TASK DESCRIPTION → Please pick out every line of the listing that contains the string "stony", and copy each one. Case counts.

RECORDS FOR THE EXERCISE →

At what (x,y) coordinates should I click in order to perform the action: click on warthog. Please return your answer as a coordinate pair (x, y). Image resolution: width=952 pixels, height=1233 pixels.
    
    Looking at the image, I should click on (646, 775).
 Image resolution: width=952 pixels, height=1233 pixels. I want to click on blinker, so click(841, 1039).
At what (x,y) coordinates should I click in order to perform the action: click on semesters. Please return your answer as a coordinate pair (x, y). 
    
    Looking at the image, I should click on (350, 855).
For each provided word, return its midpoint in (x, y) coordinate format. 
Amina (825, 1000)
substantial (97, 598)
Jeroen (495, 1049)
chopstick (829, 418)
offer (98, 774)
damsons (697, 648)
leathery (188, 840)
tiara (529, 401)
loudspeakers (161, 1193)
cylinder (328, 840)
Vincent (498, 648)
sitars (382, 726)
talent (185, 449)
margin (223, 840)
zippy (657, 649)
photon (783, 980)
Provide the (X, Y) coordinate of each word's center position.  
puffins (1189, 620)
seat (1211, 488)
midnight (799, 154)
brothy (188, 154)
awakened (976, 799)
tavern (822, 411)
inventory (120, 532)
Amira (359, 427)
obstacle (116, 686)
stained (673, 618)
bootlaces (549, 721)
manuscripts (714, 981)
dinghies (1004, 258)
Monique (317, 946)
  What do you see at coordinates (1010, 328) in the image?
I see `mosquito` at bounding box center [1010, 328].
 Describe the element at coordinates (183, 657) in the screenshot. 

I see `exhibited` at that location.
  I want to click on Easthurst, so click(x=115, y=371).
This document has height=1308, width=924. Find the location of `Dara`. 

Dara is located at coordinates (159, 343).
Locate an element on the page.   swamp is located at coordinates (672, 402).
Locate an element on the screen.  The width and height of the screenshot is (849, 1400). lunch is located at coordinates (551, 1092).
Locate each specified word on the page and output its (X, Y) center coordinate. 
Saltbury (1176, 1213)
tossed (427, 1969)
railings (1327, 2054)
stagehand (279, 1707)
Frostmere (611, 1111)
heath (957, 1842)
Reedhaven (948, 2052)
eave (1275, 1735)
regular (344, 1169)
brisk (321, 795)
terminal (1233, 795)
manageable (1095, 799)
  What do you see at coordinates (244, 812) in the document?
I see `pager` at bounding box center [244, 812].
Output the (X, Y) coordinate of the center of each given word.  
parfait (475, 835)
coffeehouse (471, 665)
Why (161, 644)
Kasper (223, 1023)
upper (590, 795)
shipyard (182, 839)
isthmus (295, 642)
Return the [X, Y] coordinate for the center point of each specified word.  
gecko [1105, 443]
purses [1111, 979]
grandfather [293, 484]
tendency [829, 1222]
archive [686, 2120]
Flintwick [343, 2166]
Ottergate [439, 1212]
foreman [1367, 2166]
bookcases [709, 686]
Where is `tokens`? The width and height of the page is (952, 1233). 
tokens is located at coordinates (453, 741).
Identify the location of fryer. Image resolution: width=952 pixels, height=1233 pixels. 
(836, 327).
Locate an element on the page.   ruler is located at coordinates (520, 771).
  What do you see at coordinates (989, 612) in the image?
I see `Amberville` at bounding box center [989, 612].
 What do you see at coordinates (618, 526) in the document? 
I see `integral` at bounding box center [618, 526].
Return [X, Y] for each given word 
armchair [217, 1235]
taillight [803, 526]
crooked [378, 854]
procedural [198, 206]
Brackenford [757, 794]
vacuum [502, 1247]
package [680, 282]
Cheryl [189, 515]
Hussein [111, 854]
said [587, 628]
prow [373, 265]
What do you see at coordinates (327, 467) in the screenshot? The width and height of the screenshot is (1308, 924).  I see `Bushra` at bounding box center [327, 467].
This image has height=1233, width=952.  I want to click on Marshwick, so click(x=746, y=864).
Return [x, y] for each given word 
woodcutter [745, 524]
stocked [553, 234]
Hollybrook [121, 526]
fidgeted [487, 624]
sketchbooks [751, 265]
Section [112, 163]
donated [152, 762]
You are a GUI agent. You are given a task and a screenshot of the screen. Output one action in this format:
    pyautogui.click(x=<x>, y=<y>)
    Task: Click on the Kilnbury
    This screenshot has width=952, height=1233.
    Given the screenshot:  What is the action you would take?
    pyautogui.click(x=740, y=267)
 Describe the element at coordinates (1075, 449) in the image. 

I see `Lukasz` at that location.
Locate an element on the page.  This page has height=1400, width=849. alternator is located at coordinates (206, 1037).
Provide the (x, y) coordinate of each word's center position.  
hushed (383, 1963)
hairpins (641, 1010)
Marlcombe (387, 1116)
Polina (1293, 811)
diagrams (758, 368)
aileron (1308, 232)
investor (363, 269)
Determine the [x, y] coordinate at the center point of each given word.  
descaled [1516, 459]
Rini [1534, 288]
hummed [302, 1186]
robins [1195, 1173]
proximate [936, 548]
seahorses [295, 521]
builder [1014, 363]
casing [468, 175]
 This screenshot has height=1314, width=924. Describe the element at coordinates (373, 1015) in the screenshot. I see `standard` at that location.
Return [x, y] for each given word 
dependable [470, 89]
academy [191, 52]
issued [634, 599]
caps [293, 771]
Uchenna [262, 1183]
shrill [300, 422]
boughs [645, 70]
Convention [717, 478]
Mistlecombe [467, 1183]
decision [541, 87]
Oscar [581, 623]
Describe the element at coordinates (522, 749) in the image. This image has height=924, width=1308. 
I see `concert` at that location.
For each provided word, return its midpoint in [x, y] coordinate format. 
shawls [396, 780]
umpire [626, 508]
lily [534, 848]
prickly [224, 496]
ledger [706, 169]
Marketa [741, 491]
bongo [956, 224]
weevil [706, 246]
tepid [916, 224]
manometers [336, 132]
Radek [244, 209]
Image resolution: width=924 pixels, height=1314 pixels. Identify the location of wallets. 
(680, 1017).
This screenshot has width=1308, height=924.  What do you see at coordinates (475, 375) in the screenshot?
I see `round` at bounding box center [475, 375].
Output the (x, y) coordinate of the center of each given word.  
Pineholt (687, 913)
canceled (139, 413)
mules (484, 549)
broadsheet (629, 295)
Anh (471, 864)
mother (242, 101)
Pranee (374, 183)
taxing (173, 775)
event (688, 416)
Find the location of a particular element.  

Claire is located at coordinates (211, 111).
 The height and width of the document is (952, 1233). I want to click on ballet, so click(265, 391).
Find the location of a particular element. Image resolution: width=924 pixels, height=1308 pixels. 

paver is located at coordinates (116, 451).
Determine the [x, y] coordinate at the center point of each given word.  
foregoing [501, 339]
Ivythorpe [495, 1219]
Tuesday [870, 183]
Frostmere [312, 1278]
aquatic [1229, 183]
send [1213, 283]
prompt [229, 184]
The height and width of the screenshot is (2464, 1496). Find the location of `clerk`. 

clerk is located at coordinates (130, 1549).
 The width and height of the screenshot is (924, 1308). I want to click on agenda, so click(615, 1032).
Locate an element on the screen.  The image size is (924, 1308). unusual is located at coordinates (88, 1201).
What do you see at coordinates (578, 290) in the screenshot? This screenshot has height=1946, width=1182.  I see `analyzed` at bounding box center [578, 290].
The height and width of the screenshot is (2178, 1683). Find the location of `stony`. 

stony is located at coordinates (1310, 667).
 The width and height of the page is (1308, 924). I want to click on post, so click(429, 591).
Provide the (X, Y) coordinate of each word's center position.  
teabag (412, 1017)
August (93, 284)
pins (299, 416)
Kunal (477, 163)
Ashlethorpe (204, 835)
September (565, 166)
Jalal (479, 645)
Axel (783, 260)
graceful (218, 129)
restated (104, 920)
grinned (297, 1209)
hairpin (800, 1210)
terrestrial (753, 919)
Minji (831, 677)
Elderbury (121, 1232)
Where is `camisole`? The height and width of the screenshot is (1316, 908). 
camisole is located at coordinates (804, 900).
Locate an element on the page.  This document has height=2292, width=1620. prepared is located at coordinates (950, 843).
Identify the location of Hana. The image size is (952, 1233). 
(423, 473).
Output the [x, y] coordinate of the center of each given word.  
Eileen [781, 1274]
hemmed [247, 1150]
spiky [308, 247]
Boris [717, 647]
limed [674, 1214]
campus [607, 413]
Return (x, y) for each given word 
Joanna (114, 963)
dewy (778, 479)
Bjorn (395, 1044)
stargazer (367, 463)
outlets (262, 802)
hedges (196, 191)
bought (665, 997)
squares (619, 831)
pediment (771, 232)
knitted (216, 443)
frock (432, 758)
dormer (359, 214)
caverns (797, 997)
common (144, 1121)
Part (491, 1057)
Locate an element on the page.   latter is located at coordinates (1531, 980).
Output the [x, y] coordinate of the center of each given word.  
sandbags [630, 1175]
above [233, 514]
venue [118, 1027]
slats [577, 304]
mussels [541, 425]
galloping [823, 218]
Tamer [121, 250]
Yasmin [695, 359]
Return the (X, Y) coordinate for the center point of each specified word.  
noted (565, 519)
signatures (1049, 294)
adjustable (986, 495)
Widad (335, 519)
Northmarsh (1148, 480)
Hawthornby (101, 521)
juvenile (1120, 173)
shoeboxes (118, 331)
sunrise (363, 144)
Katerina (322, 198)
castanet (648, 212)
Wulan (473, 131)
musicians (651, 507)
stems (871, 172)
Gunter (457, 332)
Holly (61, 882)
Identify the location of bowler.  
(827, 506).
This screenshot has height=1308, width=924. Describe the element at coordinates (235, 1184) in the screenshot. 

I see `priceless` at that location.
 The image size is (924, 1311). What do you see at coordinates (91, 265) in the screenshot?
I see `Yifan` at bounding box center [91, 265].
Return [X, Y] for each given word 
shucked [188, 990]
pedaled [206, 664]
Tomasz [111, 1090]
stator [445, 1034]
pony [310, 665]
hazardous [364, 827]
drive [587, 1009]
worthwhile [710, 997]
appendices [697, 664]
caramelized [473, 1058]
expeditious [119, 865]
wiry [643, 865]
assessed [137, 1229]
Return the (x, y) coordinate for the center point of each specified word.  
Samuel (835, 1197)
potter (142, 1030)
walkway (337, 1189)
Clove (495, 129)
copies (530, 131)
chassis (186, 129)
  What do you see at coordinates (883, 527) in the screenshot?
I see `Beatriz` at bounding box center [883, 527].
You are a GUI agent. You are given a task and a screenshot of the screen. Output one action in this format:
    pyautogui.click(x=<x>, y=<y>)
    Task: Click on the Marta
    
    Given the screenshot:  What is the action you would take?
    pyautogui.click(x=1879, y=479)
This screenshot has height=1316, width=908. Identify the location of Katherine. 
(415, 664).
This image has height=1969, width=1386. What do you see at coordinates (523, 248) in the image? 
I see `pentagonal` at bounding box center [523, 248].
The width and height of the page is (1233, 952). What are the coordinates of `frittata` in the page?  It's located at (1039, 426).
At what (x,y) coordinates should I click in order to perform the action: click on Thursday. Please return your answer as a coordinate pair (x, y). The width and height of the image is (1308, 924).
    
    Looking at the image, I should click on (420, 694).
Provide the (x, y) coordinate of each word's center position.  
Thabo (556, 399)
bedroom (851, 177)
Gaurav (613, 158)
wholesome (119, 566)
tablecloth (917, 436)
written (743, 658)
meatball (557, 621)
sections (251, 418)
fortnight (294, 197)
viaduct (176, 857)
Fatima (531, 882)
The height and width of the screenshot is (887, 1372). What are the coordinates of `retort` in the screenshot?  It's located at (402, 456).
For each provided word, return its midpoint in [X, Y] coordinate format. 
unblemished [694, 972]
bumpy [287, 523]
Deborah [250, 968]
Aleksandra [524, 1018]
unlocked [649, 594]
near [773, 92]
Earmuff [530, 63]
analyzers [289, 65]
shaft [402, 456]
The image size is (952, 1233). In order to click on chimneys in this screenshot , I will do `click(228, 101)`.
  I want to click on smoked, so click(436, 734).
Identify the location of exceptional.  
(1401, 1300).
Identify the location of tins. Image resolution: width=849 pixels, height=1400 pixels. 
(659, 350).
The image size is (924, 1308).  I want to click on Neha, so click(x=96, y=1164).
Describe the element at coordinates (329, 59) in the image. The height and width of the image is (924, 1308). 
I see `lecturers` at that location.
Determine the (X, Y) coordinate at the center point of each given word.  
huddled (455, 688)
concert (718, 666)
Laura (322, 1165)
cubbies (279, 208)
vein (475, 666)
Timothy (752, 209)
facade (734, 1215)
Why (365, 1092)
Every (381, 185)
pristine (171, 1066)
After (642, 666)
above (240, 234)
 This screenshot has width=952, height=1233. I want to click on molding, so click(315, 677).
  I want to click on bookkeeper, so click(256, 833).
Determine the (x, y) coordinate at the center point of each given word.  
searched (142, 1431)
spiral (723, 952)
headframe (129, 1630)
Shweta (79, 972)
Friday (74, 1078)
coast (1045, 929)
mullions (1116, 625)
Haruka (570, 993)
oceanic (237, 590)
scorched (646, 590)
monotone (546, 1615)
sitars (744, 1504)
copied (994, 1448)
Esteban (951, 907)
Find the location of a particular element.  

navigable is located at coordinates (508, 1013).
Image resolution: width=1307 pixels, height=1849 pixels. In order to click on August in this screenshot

TASK ANSWER →
The height and width of the screenshot is (2178, 1683). Find the location of `stony`. 
stony is located at coordinates (1310, 667).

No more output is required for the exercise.